• _Stored data_
▶

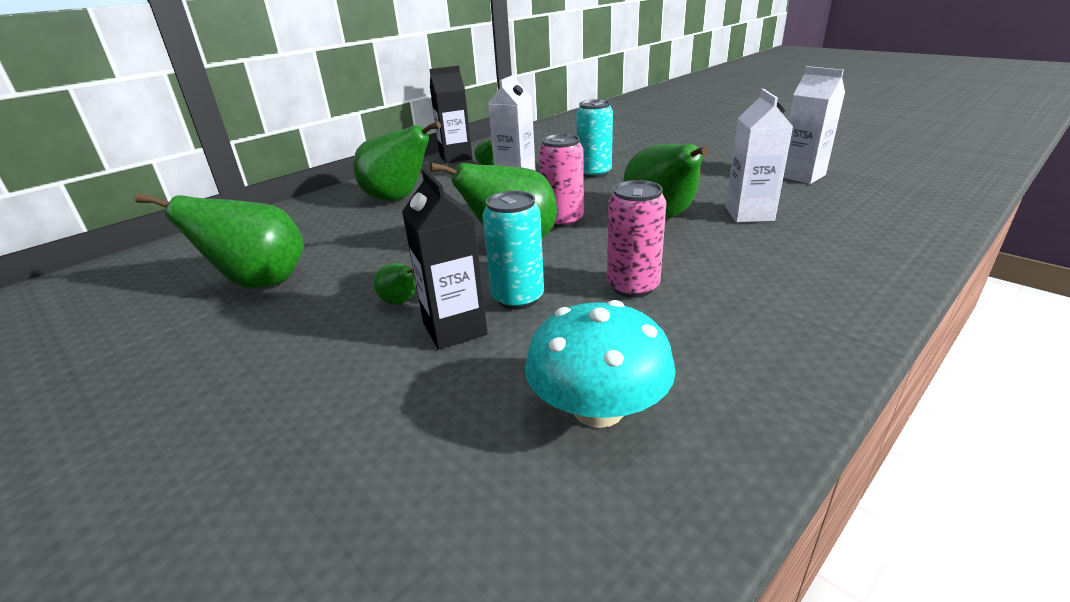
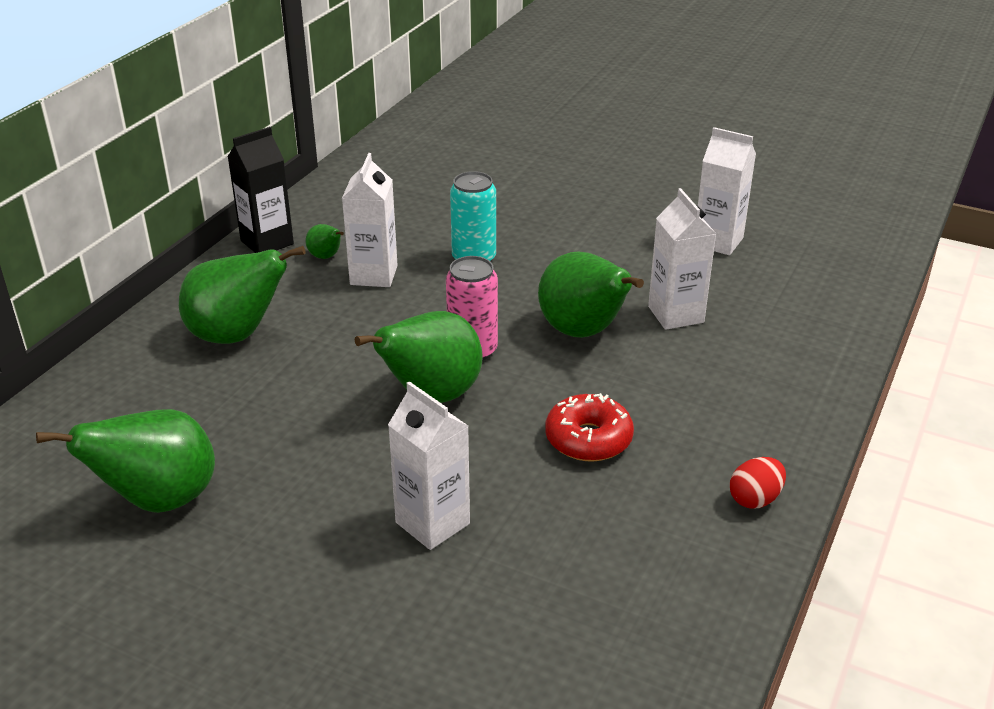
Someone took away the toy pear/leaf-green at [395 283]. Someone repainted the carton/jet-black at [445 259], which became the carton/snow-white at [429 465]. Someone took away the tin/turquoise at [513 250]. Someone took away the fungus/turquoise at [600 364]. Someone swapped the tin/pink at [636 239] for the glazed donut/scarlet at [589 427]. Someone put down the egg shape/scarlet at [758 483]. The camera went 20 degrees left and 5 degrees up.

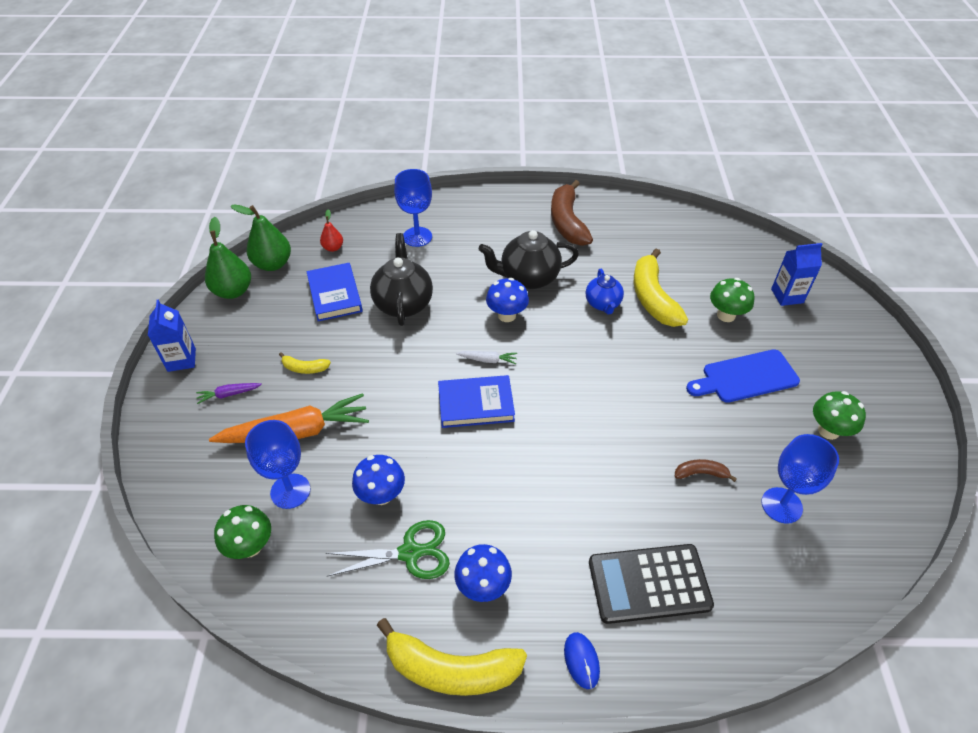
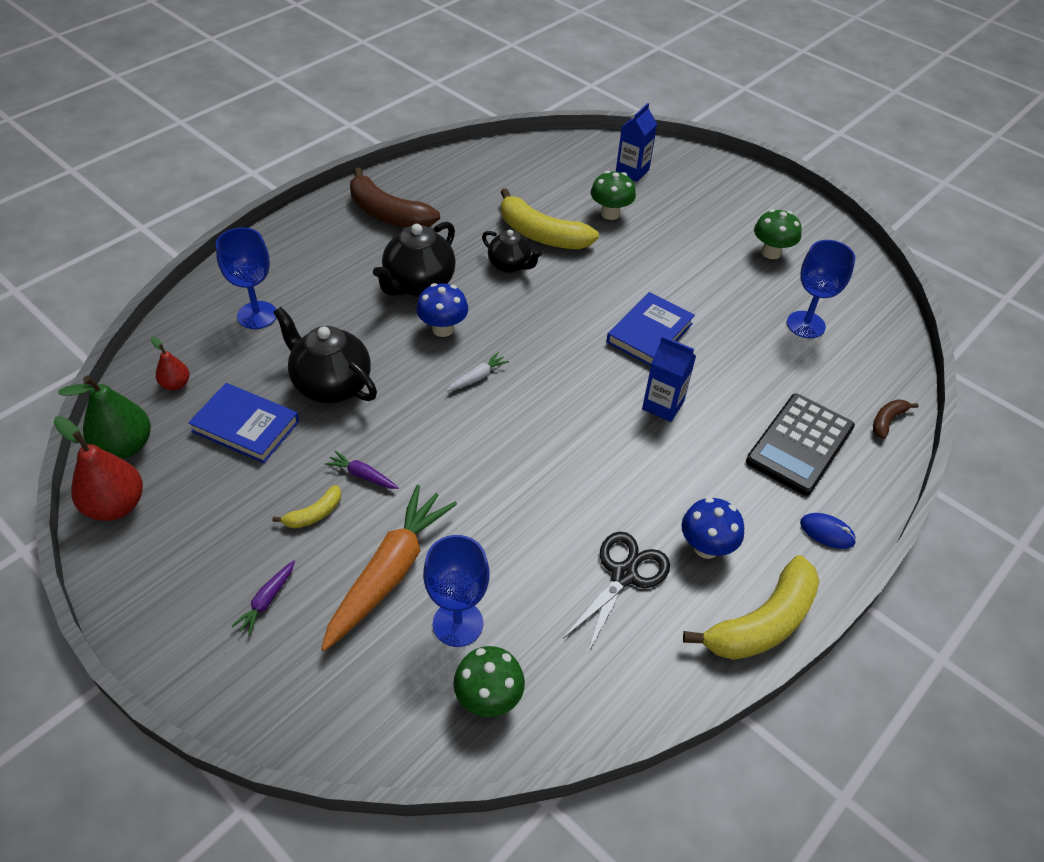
Someone carried the carton/royal blue from [172 336] to [669 379]. Someone repainted the toy pear/leaf-green at [228 258], which became the toy pear/scarlet at [98 468]. Someone repainted the shears/leaf-green at [388 549], which became the shears/jet-black at [616 592]. Someone took away the fungus/royal blue at [378 480]. Someone carried the hardcover/royal blue from [476 401] to [650 329]. Someone repainted the tea pot/royal blue at [605 291], which became the tea pot/jet-black at [512 251]. Someone carried the toy banana/brown from [706 470] to [896 419]. Someone took away the chopping board/royal blue at [743 376]. Someone put down the toy carrot/purple at [362 470]. The camera went 50 degrees left and 0 degrees up.

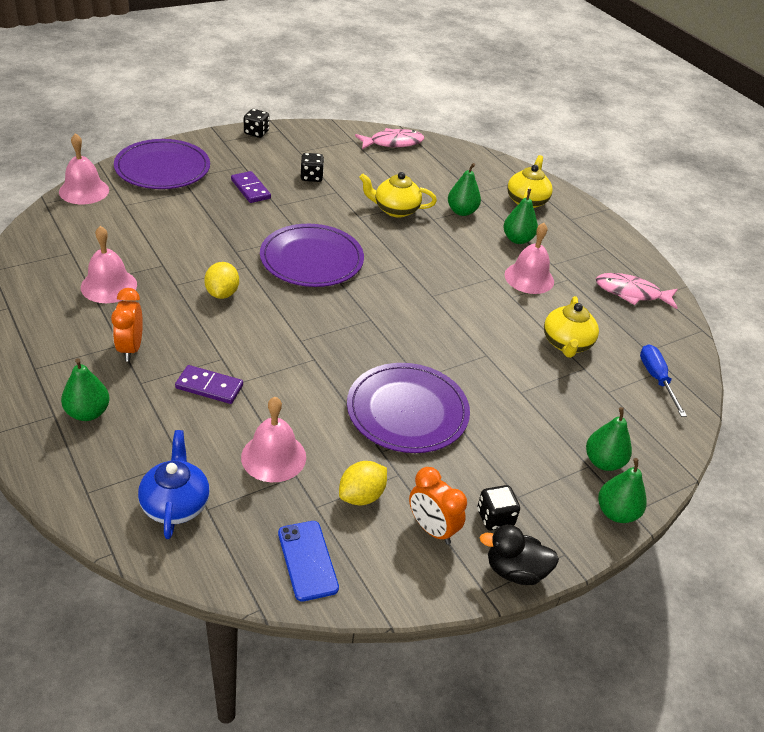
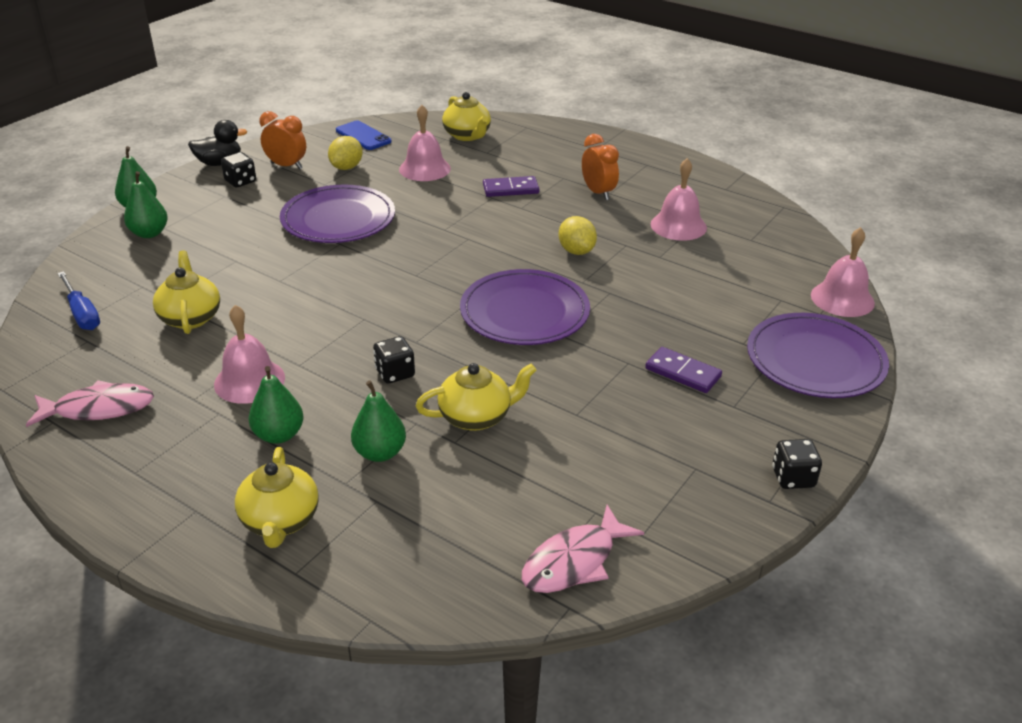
Someone took away the toy pear/leaf-green at [85 389]. Someone repainted the tea pot/royal blue at [174 484], which became the tea pot/yellow at [466 116]. Someone carried the dice/jet-black from [312 167] to [394 360]. The camera went 160 degrees right and 5 degrees down.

◀

• _Goal of the exercise_
The expected answer is an unaltered copy of the listing, images removed.

• _Response area_
Someone took away the toy pear/leaf-green at [395 283]. Someone repainted the carton/jet-black at [445 259], which became the carton/snow-white at [429 465]. Someone took away the tin/turquoise at [513 250]. Someone took away the fungus/turquoise at [600 364]. Someone swapped the tin/pink at [636 239] for the glazed donut/scarlet at [589 427]. Someone put down the egg shape/scarlet at [758 483]. The camera went 20 degrees left and 5 degrees up.

Someone carried the carton/royal blue from [172 336] to [669 379]. Someone repainted the toy pear/leaf-green at [228 258], which became the toy pear/scarlet at [98 468]. Someone repainted the shears/leaf-green at [388 549], which became the shears/jet-black at [616 592]. Someone took away the fungus/royal blue at [378 480]. Someone carried the hardcover/royal blue from [476 401] to [650 329]. Someone repainted the tea pot/royal blue at [605 291], which became the tea pot/jet-black at [512 251]. Someone carried the toy banana/brown from [706 470] to [896 419]. Someone took away the chopping board/royal blue at [743 376]. Someone put down the toy carrot/purple at [362 470]. The camera went 50 degrees left and 0 degrees up.

Someone took away the toy pear/leaf-green at [85 389]. Someone repainted the tea pot/royal blue at [174 484], which became the tea pot/yellow at [466 116]. Someone carried the dice/jet-black from [312 167] to [394 360]. The camera went 160 degrees right and 5 degrees down.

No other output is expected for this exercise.